(Some lines)
★ ★ ★
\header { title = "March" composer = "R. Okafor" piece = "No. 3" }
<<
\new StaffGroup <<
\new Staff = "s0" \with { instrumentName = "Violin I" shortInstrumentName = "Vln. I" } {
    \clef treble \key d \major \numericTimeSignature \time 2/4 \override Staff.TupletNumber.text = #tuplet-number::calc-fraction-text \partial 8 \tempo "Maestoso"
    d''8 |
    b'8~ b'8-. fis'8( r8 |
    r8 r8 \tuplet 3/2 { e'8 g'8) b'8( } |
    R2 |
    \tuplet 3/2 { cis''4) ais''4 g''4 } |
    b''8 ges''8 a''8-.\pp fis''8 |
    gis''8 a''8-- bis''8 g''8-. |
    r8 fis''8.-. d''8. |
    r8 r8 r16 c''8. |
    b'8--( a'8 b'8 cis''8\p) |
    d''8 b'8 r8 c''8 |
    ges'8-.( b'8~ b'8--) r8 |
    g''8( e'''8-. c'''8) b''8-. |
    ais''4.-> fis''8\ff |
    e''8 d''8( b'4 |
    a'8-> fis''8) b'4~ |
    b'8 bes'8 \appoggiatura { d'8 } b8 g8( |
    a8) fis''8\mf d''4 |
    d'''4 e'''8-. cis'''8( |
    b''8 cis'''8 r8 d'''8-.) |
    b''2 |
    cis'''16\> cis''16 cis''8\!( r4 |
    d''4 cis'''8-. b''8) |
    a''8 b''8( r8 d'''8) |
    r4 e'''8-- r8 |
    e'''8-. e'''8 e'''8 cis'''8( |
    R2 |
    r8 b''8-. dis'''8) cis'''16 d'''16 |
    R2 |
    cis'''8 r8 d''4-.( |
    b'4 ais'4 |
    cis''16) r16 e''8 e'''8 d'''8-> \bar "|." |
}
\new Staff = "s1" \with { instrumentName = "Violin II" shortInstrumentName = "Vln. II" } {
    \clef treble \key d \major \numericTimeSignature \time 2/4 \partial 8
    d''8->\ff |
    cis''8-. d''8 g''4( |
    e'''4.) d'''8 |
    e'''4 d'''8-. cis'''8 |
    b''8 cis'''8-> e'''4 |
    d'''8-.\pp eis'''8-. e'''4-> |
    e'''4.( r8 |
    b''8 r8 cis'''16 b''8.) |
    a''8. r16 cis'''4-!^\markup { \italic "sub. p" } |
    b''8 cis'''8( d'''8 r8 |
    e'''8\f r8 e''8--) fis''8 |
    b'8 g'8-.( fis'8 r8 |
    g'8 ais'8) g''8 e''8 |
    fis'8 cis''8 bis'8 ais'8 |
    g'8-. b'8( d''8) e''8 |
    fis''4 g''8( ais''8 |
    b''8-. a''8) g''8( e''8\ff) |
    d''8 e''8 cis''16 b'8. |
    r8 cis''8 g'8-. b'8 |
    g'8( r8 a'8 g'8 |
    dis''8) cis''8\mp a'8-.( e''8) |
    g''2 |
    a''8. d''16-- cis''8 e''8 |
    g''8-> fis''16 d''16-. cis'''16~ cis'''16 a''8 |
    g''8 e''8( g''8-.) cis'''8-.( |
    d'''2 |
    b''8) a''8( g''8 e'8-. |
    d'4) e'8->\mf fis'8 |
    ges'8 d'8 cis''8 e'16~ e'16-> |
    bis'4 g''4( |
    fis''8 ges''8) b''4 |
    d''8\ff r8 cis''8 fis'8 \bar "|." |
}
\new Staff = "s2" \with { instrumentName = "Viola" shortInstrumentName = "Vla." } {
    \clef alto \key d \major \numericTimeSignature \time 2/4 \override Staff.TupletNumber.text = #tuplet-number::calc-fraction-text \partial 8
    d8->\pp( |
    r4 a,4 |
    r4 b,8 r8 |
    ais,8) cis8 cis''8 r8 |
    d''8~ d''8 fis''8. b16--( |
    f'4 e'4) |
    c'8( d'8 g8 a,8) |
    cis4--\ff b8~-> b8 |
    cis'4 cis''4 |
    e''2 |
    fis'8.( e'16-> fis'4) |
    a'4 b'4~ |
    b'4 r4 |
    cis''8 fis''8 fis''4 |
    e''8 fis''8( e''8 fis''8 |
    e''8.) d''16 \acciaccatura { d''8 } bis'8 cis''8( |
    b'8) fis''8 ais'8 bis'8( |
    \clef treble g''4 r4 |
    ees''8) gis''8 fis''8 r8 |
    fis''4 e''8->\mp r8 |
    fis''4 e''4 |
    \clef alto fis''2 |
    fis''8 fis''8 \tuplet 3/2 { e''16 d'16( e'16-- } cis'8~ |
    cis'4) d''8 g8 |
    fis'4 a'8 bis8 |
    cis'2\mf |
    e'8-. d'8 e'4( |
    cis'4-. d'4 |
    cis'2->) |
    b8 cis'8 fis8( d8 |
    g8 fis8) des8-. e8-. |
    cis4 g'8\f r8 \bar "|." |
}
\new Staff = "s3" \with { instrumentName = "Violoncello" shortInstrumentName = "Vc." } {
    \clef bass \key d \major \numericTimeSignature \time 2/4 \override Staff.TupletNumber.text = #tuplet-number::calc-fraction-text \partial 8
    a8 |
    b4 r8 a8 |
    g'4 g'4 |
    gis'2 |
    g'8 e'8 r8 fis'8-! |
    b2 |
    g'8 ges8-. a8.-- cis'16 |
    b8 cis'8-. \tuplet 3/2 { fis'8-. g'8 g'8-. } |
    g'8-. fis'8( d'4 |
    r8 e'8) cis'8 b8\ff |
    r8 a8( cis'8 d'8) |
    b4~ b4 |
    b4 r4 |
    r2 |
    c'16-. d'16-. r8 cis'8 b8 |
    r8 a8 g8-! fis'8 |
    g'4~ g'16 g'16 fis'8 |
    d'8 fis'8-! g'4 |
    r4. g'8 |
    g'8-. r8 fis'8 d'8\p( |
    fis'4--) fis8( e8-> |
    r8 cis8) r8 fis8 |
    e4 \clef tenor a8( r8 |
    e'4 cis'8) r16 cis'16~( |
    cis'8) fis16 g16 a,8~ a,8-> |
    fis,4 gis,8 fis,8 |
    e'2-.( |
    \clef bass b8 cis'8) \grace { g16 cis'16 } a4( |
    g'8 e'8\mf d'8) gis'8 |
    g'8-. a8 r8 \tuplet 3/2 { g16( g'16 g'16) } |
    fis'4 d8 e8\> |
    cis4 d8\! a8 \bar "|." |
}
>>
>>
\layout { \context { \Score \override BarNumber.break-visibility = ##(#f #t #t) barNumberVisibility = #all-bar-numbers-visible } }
★ ★ ★
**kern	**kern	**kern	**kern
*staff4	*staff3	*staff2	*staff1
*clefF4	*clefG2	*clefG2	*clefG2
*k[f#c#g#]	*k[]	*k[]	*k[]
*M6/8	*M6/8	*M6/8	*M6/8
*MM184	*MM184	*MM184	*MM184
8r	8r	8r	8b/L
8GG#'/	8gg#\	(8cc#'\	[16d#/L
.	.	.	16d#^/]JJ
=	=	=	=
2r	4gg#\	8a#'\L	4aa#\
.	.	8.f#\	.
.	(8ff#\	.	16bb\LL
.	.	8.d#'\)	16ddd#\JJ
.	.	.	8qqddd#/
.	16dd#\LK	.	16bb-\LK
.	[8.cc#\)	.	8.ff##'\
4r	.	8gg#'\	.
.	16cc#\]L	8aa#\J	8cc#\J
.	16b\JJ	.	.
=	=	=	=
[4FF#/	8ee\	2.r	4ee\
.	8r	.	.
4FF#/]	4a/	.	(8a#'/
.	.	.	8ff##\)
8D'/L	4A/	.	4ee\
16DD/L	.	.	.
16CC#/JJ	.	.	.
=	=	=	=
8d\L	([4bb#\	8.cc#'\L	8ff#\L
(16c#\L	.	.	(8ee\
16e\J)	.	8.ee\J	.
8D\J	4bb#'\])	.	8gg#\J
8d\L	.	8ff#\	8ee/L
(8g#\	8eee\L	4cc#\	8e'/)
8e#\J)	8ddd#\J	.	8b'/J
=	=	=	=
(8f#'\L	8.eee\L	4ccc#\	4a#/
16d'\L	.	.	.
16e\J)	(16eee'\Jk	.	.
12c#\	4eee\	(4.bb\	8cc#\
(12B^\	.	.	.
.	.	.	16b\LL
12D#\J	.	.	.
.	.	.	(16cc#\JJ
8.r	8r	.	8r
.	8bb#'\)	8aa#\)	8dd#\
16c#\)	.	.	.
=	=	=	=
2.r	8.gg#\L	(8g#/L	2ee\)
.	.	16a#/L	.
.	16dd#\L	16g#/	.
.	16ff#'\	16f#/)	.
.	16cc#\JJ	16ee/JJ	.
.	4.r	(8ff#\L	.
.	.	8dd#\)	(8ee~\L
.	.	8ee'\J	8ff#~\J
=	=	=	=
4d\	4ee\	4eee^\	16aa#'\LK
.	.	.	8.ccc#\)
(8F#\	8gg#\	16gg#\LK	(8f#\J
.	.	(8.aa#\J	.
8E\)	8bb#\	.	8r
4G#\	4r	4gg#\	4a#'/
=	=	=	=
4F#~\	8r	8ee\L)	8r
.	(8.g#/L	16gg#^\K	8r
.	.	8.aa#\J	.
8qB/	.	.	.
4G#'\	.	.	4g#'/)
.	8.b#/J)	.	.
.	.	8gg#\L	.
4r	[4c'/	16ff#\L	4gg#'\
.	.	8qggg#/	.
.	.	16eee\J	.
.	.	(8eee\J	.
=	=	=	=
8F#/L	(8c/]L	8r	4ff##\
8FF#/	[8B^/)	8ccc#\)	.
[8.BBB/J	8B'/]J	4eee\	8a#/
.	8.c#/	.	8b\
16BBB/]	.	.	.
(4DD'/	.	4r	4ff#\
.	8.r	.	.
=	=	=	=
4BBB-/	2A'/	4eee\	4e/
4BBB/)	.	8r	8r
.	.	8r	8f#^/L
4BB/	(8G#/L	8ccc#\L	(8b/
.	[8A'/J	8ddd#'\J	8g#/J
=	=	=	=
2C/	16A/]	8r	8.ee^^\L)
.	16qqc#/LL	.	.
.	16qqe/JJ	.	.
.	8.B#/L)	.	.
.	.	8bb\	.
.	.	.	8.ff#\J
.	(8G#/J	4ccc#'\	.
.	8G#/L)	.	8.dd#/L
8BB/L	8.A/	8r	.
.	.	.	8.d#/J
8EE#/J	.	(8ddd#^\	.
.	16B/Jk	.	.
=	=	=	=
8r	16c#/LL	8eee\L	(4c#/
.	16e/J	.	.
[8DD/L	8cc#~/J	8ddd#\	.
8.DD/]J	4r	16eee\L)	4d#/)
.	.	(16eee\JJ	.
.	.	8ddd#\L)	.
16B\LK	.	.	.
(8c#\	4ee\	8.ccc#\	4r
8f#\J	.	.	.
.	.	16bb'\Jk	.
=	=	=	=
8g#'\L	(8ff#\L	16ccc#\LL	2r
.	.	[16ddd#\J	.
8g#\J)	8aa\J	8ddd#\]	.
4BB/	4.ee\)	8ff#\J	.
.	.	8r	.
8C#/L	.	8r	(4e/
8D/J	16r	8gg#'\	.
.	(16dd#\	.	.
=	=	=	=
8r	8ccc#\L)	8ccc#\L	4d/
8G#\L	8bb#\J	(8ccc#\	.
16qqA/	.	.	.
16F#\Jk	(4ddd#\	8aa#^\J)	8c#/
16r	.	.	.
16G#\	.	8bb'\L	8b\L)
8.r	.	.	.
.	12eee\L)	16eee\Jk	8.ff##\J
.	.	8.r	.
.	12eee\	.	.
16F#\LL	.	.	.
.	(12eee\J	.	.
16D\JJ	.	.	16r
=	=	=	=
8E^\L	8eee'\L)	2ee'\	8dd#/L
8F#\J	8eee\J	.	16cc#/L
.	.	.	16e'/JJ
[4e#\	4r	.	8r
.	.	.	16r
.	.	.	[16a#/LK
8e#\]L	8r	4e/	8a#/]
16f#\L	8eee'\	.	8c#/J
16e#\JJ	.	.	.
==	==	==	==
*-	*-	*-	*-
★ ★ ★
### Exercise goal
Please return every line above that contains the string "Violin". Case counts.

### Result below
\new Staff = "s0" \with { instrumentName = "Violin I" shortInstrumentName = "Vln. I" } {
\new Staff = "s1" \with { instrumentName = "Violin II" shortInstrumentName = "Vln. II" } {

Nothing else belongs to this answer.